Exercise description. Write out all of the records below precisely as given, omitting the images.

------------------------------

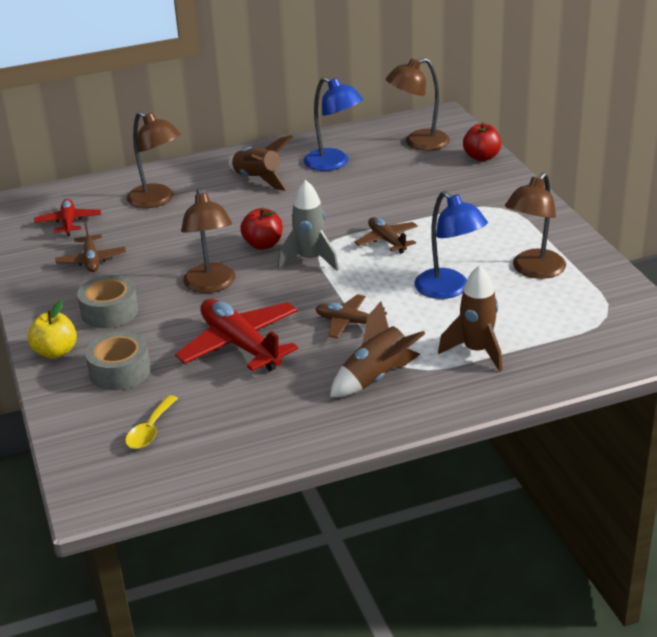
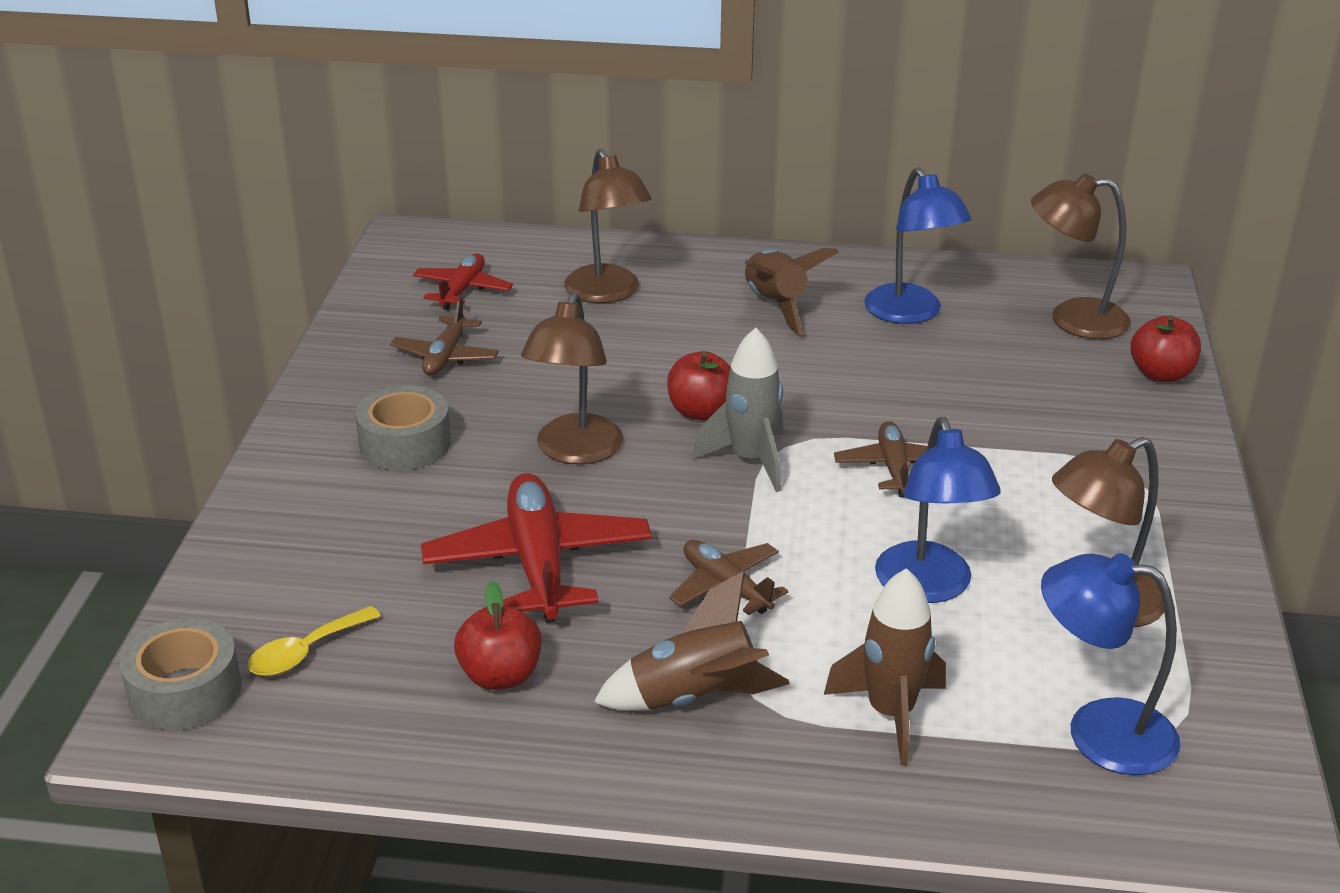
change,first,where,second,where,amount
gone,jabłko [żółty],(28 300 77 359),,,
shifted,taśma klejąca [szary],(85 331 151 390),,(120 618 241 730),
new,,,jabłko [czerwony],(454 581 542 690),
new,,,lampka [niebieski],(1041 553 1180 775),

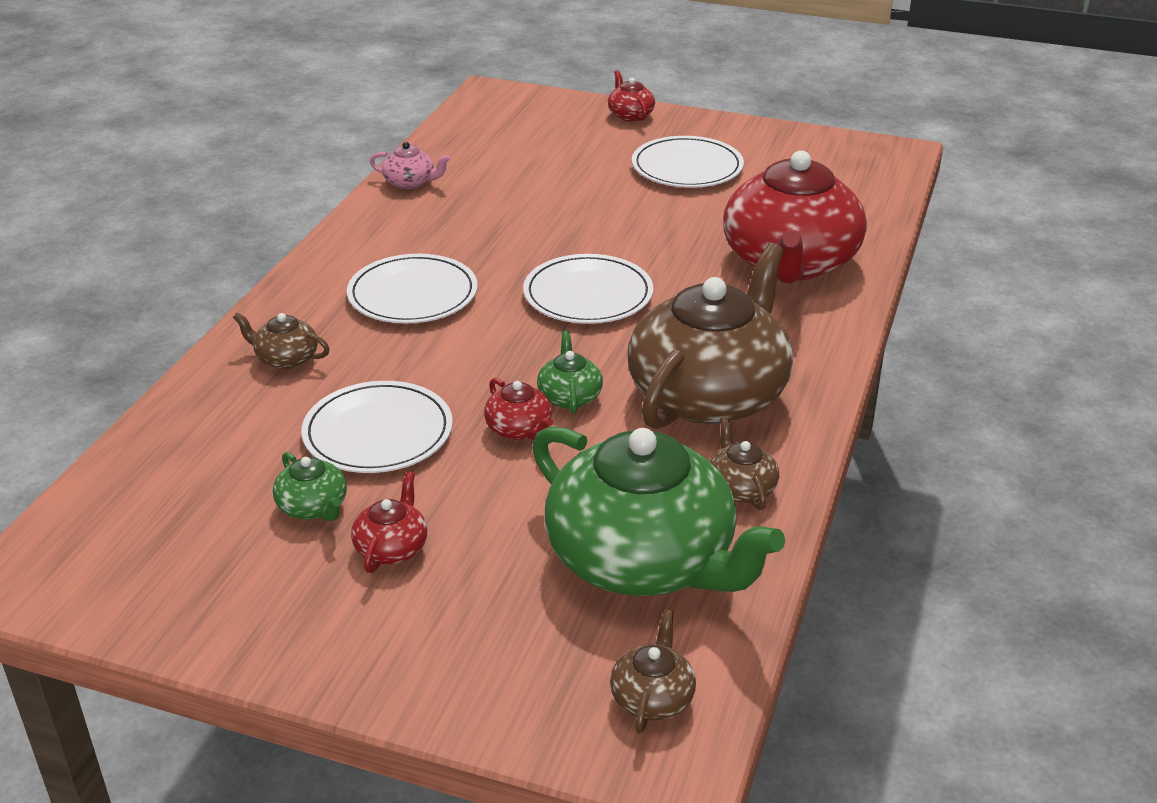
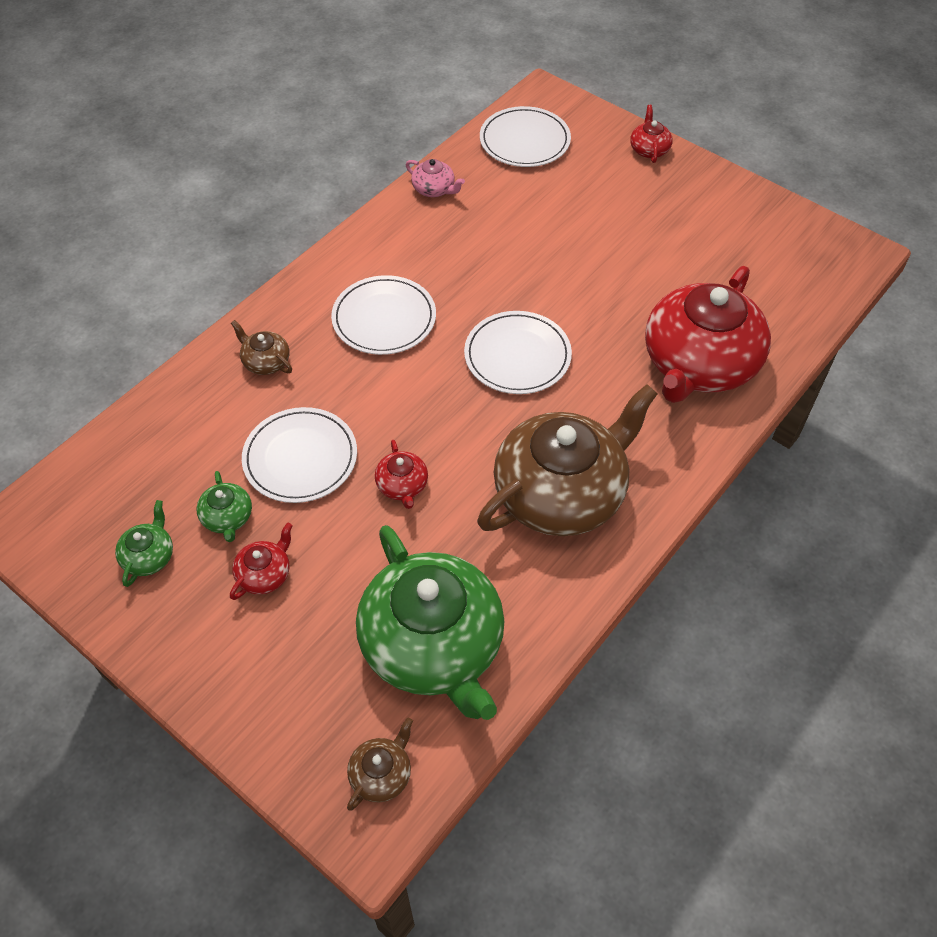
change,first,where,second,where,amount
shifted,imbryk [zielony],(537 330 603 414),,(115 500 173 587),
shifted,talerz [biały],(632 136 744 188),,(480 106 571 167),
gone,imbryk [brązowy],(710 417 779 510),,,

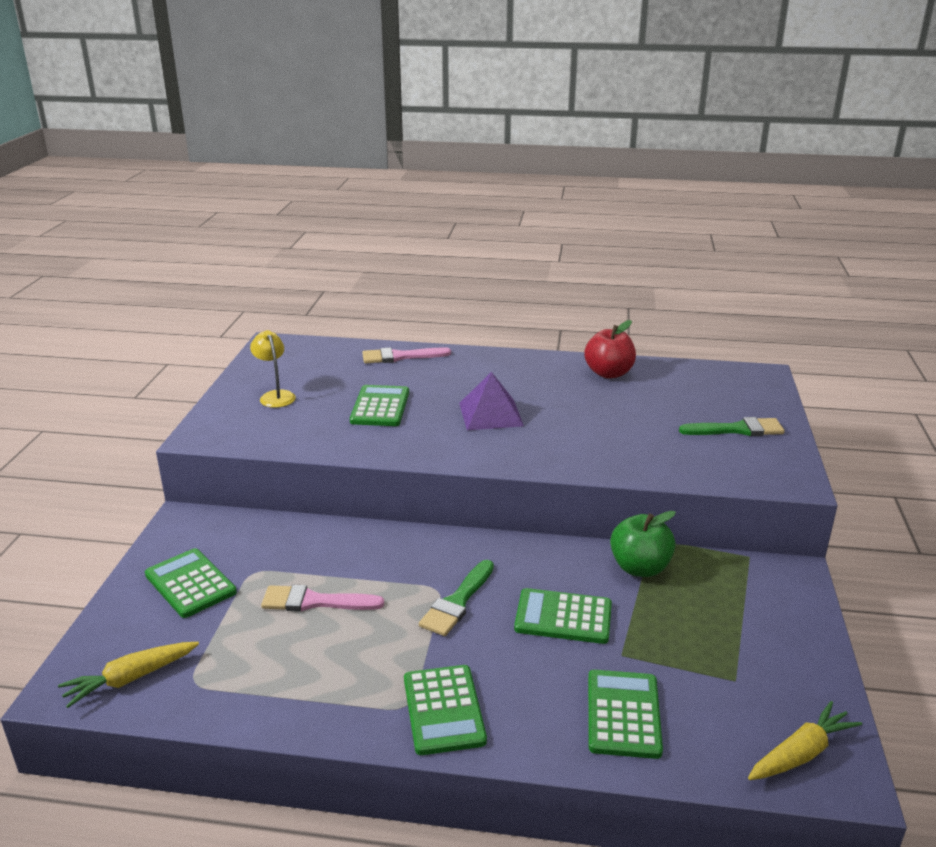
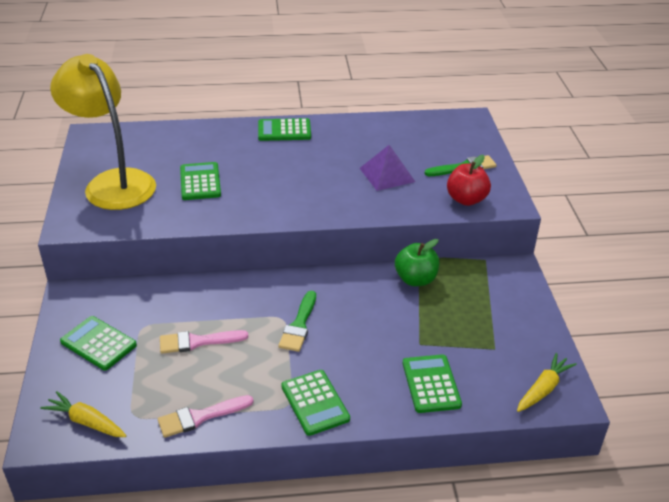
change,first,where,second,where,amount
rotated,marchewka [żółty],(58 642 199 708),,(40 391 127 437),75 degrees clockwise
scaled,lampka [żółty],(250 330 296 408),,(50 54 156 210),x2.46
shifted,pędzel [różowy],(362 347 451 363),,(158 395 253 438),
shifted,piramida [fioletowy],(459 372 524 430),,(360 145 415 191),
shifted,kalkulator [zielony],(514 588 612 644),,(258 118 311 141),
shifted,jabłko [czerwony],(584 320 636 378),,(447 155 491 206),

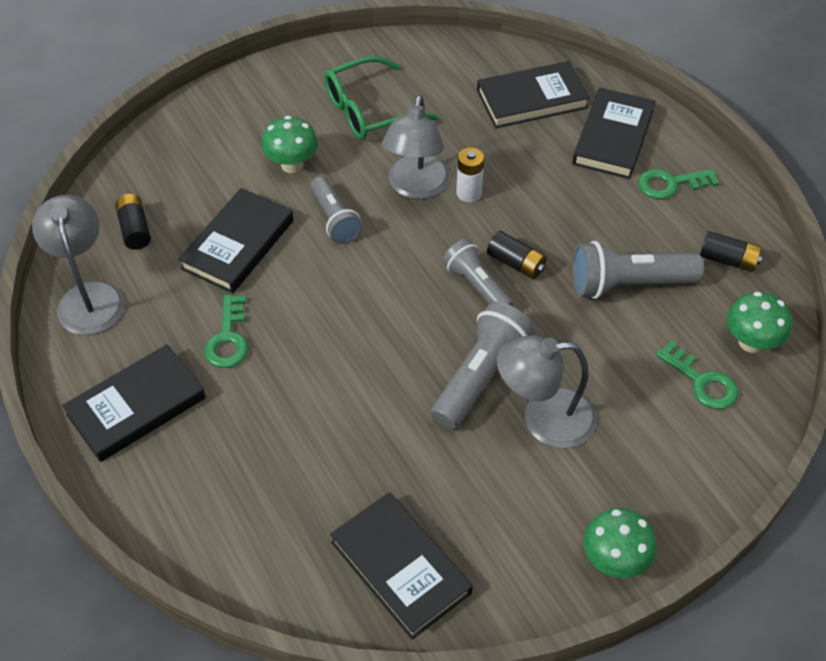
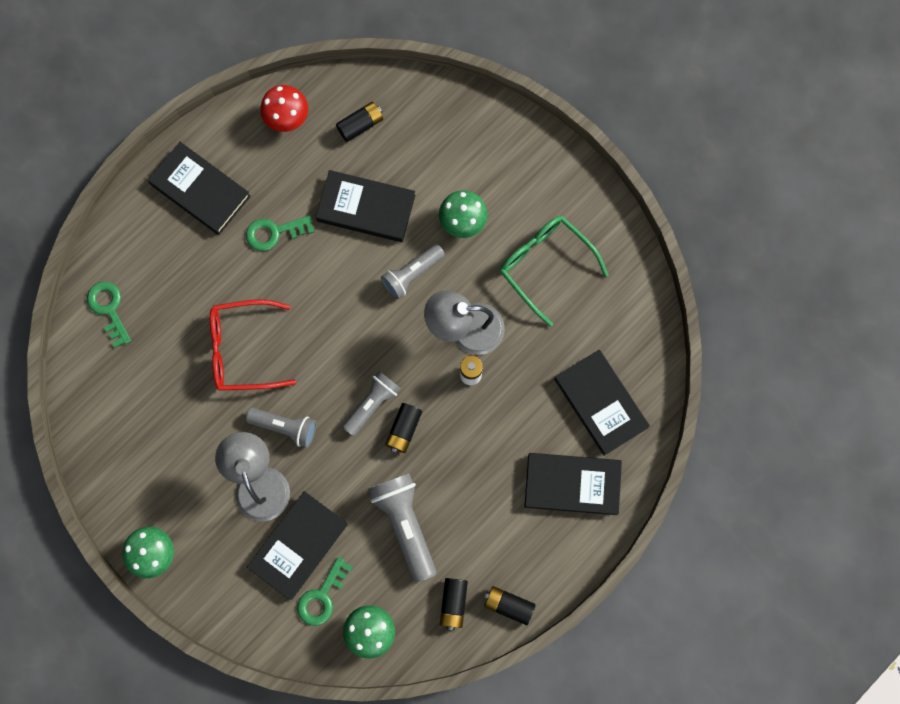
change,first,where,second,where,amount
swapped,lampka [szary],(32 195 125 335),grzyb [czerwony],(260 85 308 132),
shifted,książka [czarny],(330 492 473 640),,(247 491 348 600),
scaled,latarka [szary],(431 302 535 429),,(246 408 316 448),x0.66
shifted,klucz [zielony],(638 169 719 199),,(87 282 131 348),
new,,,okulary [czerwony],(210 299 296 391),
new,,,bateria [czarny],(484 586 536 625),

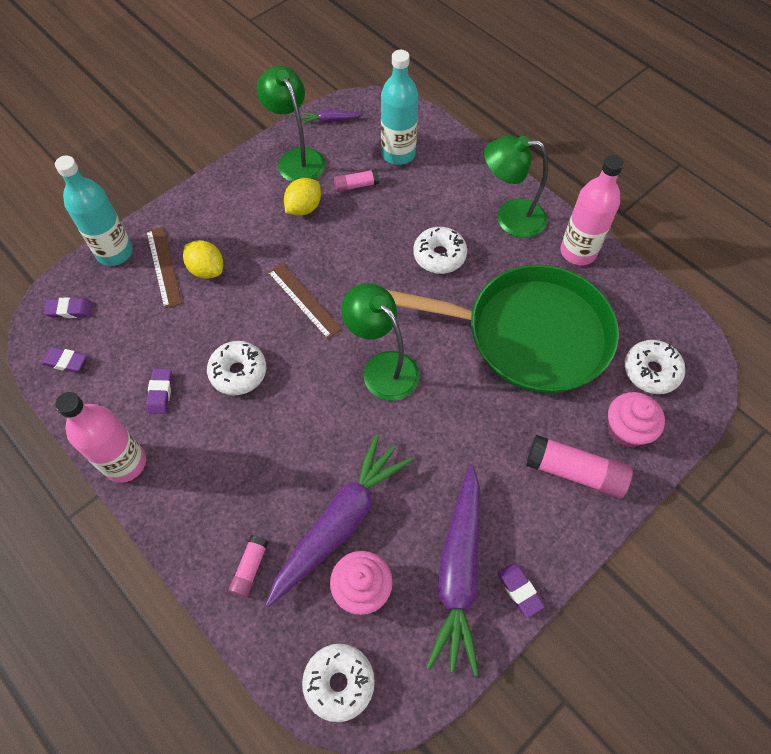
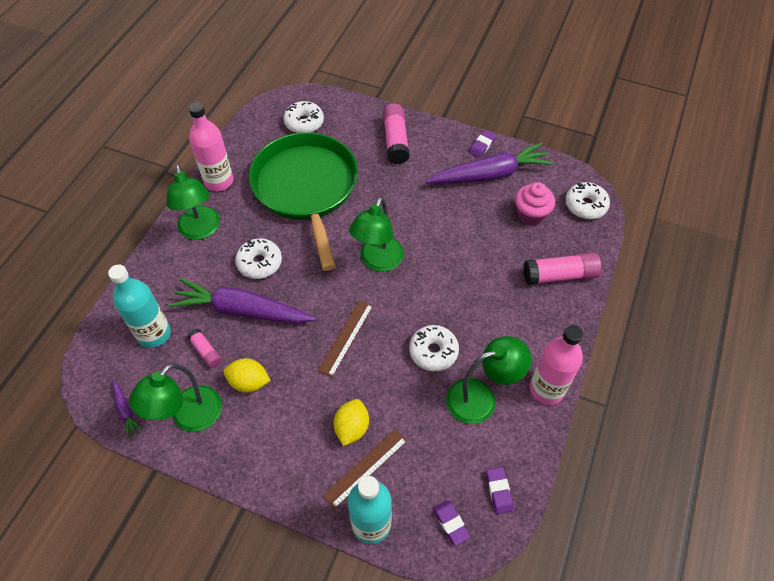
change,first,where,second,where,amount
swapped,gumka do mazania [fioletowy],(146 369 172 414),lampka [zielony],(446 336 532 424),
scaled,klej w sztyfcie [różowy],(229 535 269 597),,(523 253 601 285),x1.81
shifted,marchewka [fioletowy],(266 434 412 607),,(168 278 316 324),
gone,muffinka [różowy],(608 392 665 448),,,

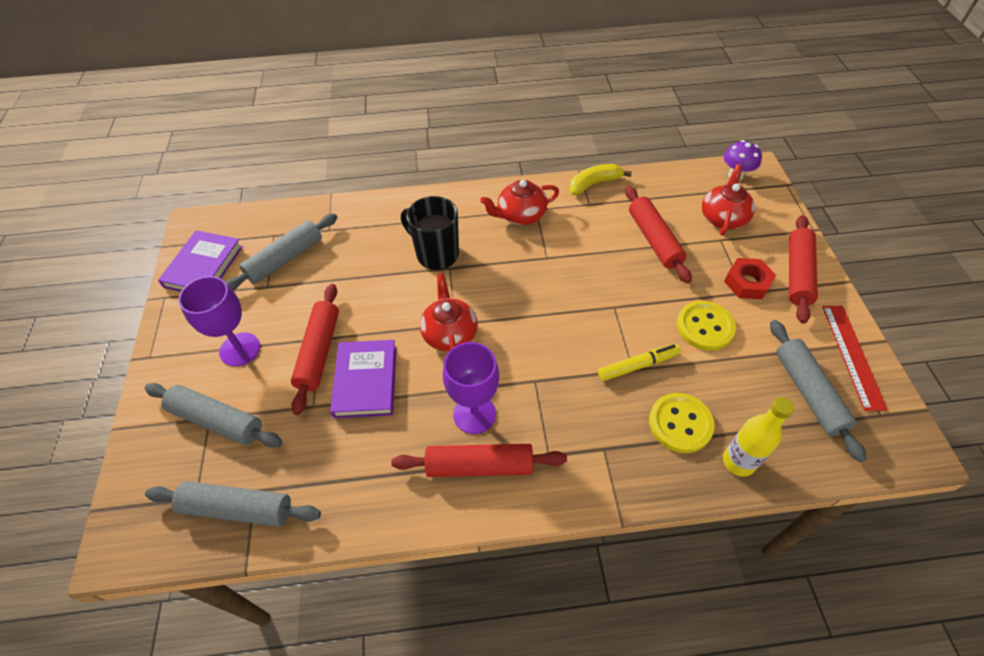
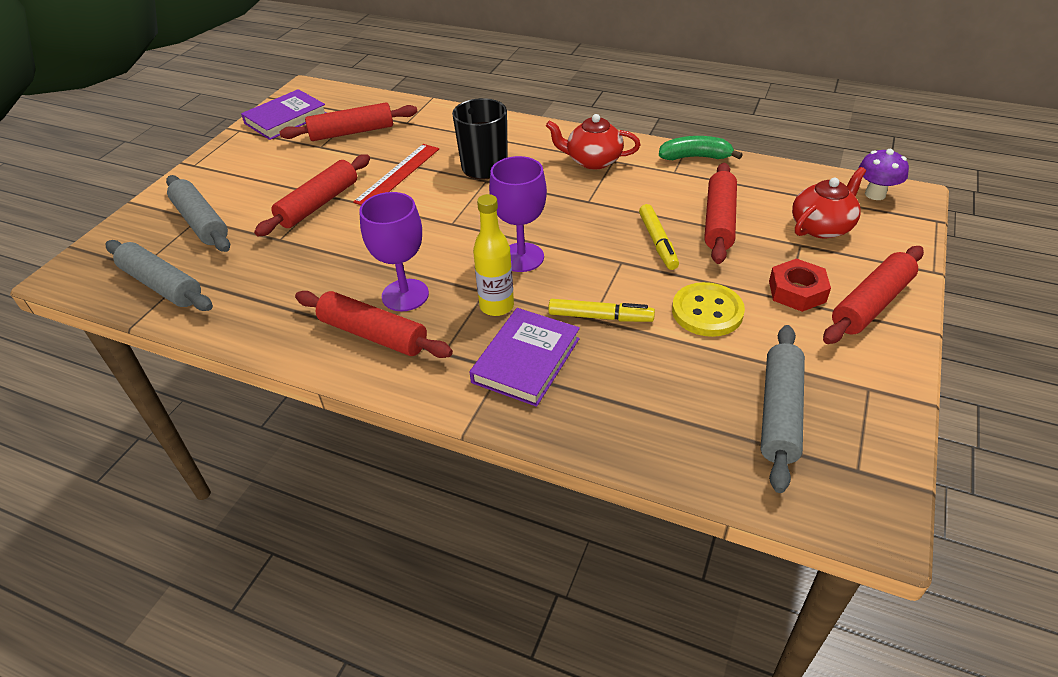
change,first,where,second,where,amount
shifted,kielich [fioletowy],(178 276 260 367),,(489 156 547 272),
repainted,wałek do ciasta [szary],(225 213 337 291),wałek do ciasta [czerwony],(279 102 417 141),
shifted,książka [fioletowy],(330 340 396 418),,(470 308 580 407),
gone,imbryk [czerwony],(420 273 478 351),,,
repainted,banan [żółty],(569 164 632 195),banan [zielony],(659 136 742 160),
gone,guzik [żółty],(649 393 715 453),,,
shifted,butelka [żółty],(723 397 795 477),,(473 194 514 316),
shifted,linijka [czerwony],(822 306 888 411),,(353 144 439 205),
new,,,flamaster [żółty],(639 204 679 270),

------------------------------

Result for this exercise.
change,first,where,second,where,amount
gone,jabłko [żółty],(28 300 77 359),,,
shifted,taśma klejąca [szary],(85 331 151 390),,(120 618 241 730),
new,,,jabłko [czerwony],(454 581 542 690),
new,,,lampka [niebieski],(1041 553 1180 775),

change,first,where,second,where,amount
shifted,imbryk [zielony],(537 330 603 414),,(115 500 173 587),
shifted,talerz [biały],(632 136 744 188),,(480 106 571 167),
gone,imbryk [brązowy],(710 417 779 510),,,

change,first,where,second,where,amount
rotated,marchewka [żółty],(58 642 199 708),,(40 391 127 437),75 degrees clockwise
scaled,lampka [żółty],(250 330 296 408),,(50 54 156 210),x2.46
shifted,pędzel [różowy],(362 347 451 363),,(158 395 253 438),
shifted,piramida [fioletowy],(459 372 524 430),,(360 145 415 191),
shifted,kalkulator [zielony],(514 588 612 644),,(258 118 311 141),
shifted,jabłko [czerwony],(584 320 636 378),,(447 155 491 206),

change,first,where,second,where,amount
swapped,lampka [szary],(32 195 125 335),grzyb [czerwony],(260 85 308 132),
shifted,książka [czarny],(330 492 473 640),,(247 491 348 600),
scaled,latarka [szary],(431 302 535 429),,(246 408 316 448),x0.66
shifted,klucz [zielony],(638 169 719 199),,(87 282 131 348),
new,,,okulary [czerwony],(210 299 296 391),
new,,,bateria [czarny],(484 586 536 625),

change,first,where,second,where,amount
swapped,gumka do mazania [fioletowy],(146 369 172 414),lampka [zielony],(446 336 532 424),
scaled,klej w sztyfcie [różowy],(229 535 269 597),,(523 253 601 285),x1.81
shifted,marchewka [fioletowy],(266 434 412 607),,(168 278 316 324),
gone,muffinka [różowy],(608 392 665 448),,,

change,first,where,second,where,amount
shifted,kielich [fioletowy],(178 276 260 367),,(489 156 547 272),
repainted,wałek do ciasta [szary],(225 213 337 291),wałek do ciasta [czerwony],(279 102 417 141),
shifted,książka [fioletowy],(330 340 396 418),,(470 308 580 407),
gone,imbryk [czerwony],(420 273 478 351),,,
repainted,banan [żółty],(569 164 632 195),banan [zielony],(659 136 742 160),
gone,guzik [żółty],(649 393 715 453),,,
shifted,butelka [żółty],(723 397 795 477),,(473 194 514 316),
shifted,linijka [czerwony],(822 306 888 411),,(353 144 439 205),
new,,,flamaster [żółty],(639 204 679 270),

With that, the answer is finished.